EXTRACTED INFORMATION —
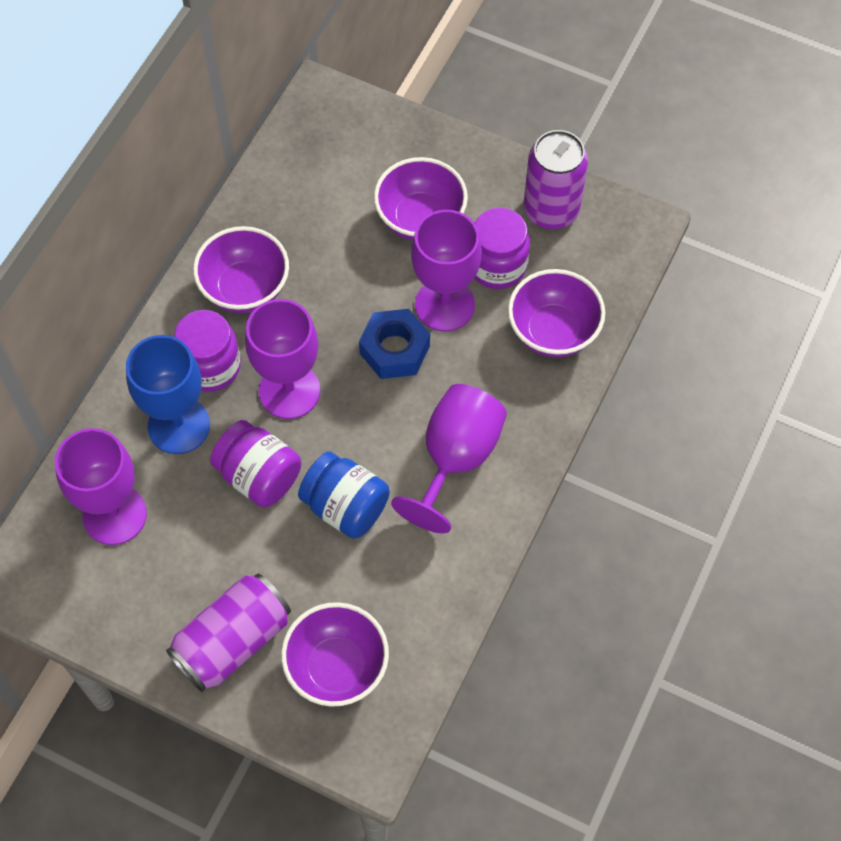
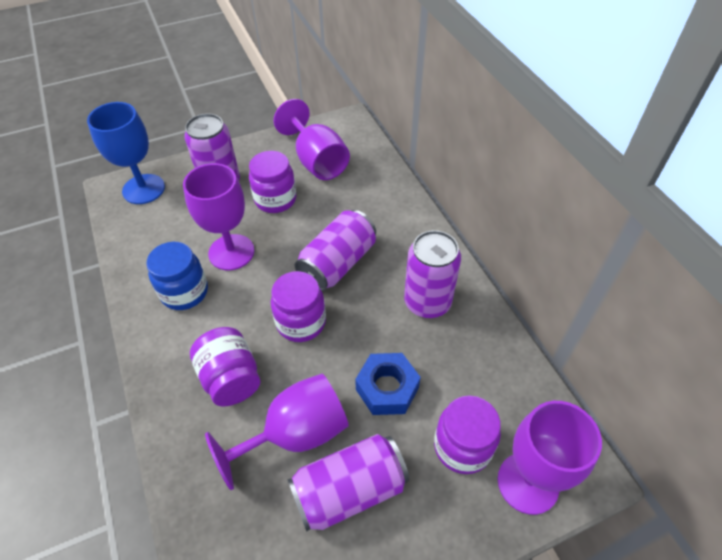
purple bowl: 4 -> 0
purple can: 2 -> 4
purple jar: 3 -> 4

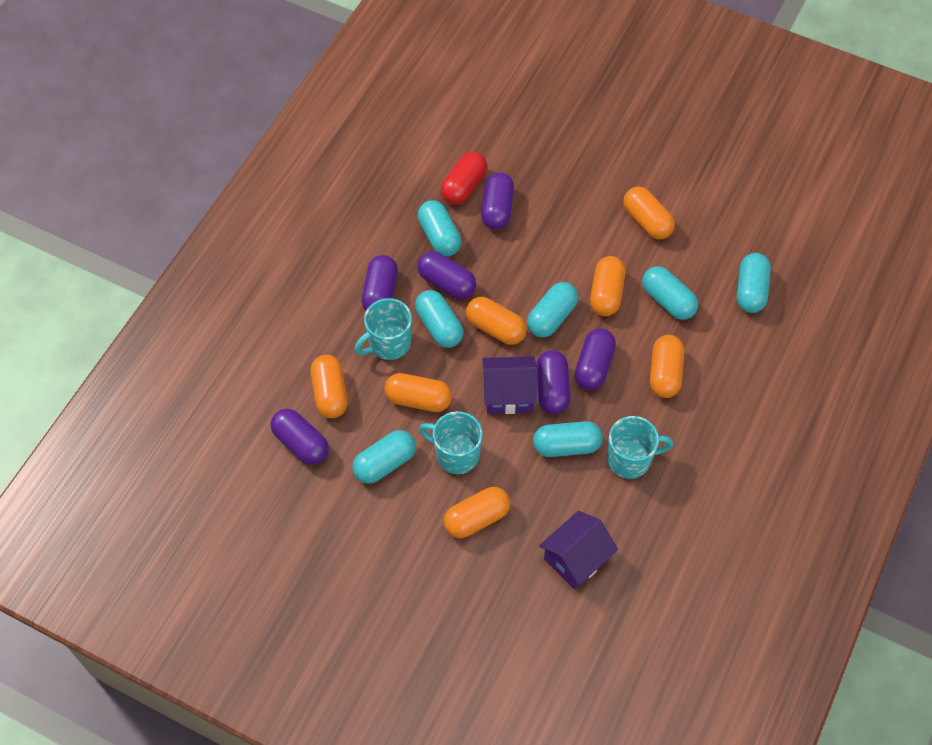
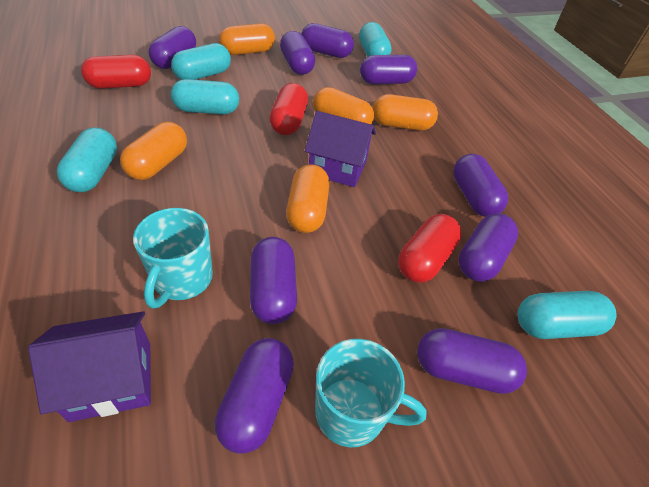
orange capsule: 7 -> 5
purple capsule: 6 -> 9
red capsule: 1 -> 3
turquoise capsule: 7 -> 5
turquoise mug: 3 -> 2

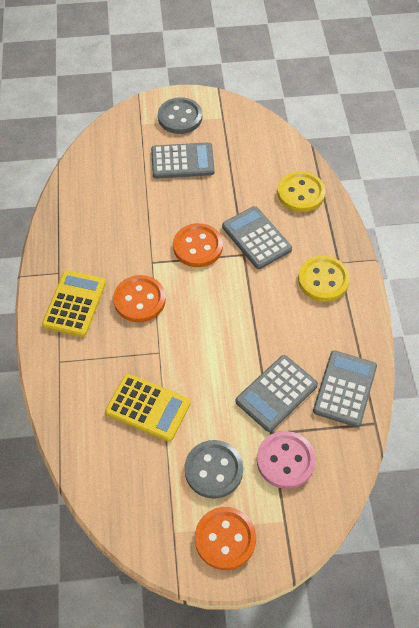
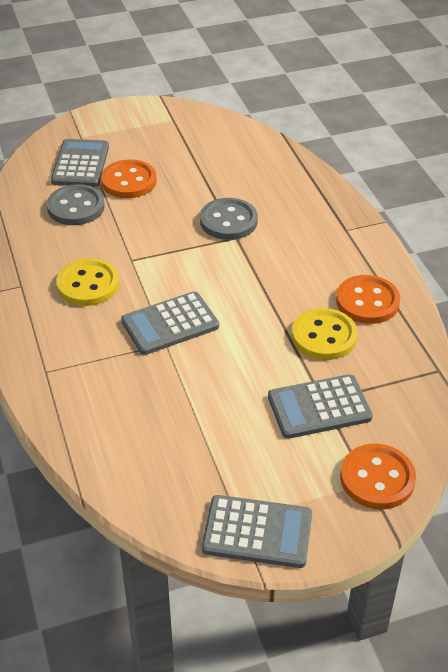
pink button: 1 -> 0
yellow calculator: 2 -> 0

TASK TO COMPLETE —
Write out the entries above verbatim; the pictures do not belong in your copy.

ANSWER TO THIS PROBLEM —
purple bowl: 4 -> 0
purple can: 2 -> 4
purple jar: 3 -> 4

orange capsule: 7 -> 5
purple capsule: 6 -> 9
red capsule: 1 -> 3
turquoise capsule: 7 -> 5
turquoise mug: 3 -> 2

pink button: 1 -> 0
yellow calculator: 2 -> 0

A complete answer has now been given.